## YOUR INSTRUCTIONS
Exact reproduction of all the entries is required, without any of their pictures.

[Saved entries]
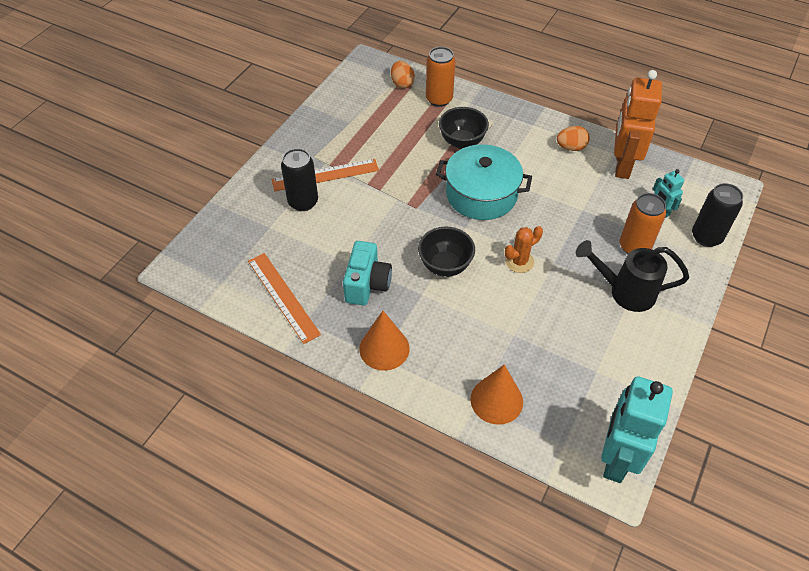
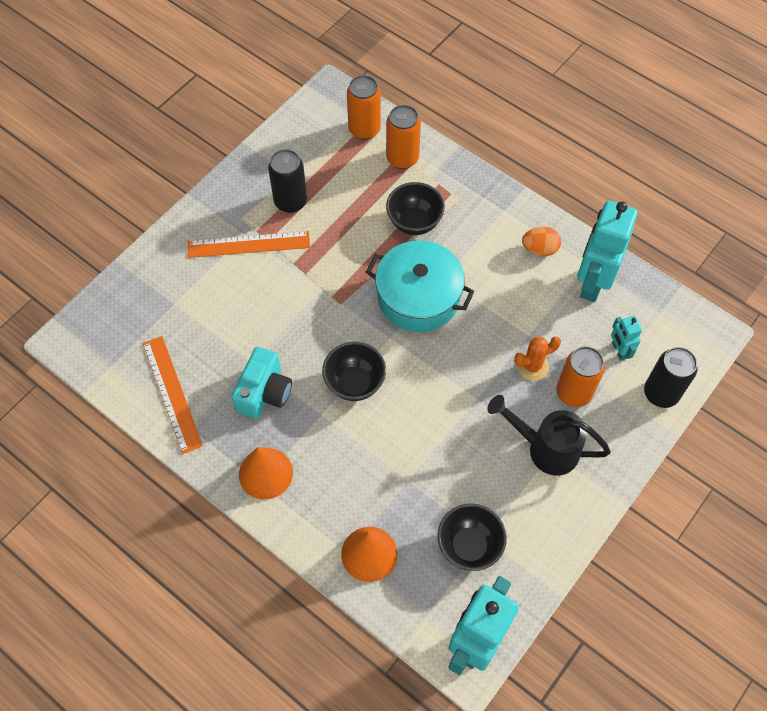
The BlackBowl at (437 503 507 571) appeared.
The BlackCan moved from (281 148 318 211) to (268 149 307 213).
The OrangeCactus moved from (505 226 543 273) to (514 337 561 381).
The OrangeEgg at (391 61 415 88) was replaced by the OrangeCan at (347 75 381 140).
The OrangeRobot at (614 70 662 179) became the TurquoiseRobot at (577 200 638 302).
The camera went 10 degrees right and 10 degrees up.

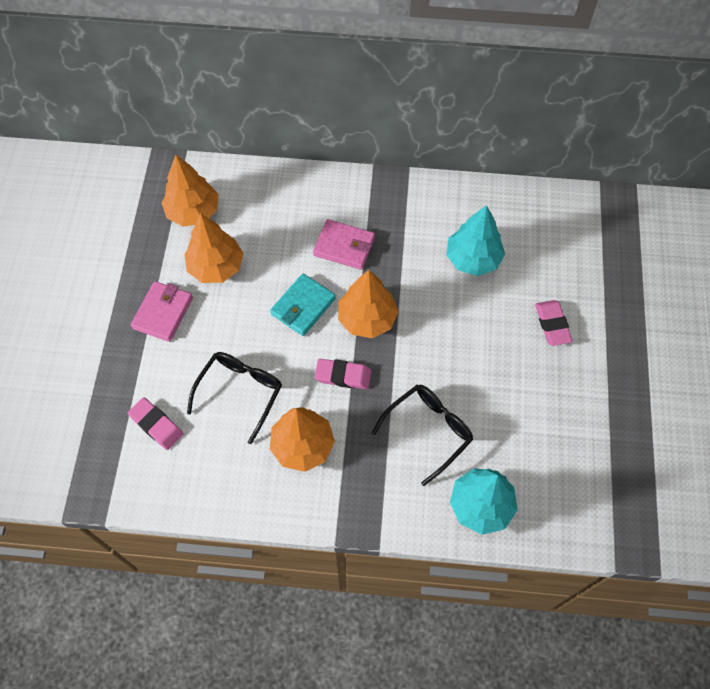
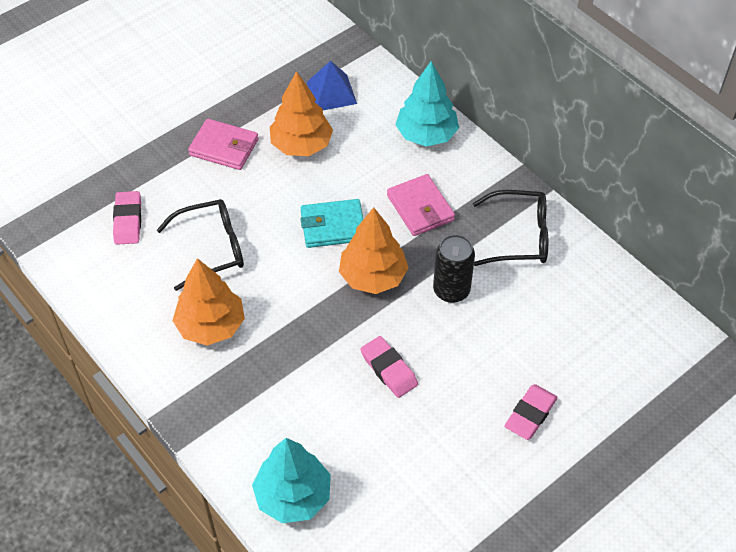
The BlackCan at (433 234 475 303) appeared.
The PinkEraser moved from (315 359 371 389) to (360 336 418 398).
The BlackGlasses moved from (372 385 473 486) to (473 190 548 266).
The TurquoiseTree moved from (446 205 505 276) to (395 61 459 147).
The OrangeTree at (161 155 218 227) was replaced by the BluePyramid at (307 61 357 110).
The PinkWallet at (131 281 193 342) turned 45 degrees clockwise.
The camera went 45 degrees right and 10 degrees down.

## EXERCISE ANSWER
The BlackBowl at (437 503 507 571) appeared.
The BlackCan moved from (281 148 318 211) to (268 149 307 213).
The OrangeCactus moved from (505 226 543 273) to (514 337 561 381).
The OrangeEgg at (391 61 415 88) was replaced by the OrangeCan at (347 75 381 140).
The OrangeRobot at (614 70 662 179) became the TurquoiseRobot at (577 200 638 302).
The camera went 10 degrees right and 10 degrees up.

The BlackCan at (433 234 475 303) appeared.
The PinkEraser moved from (315 359 371 389) to (360 336 418 398).
The BlackGlasses moved from (372 385 473 486) to (473 190 548 266).
The TurquoiseTree moved from (446 205 505 276) to (395 61 459 147).
The OrangeTree at (161 155 218 227) was replaced by the BluePyramid at (307 61 357 110).
The PinkWallet at (131 281 193 342) turned 45 degrees clockwise.
The camera went 45 degrees right and 10 degrees down.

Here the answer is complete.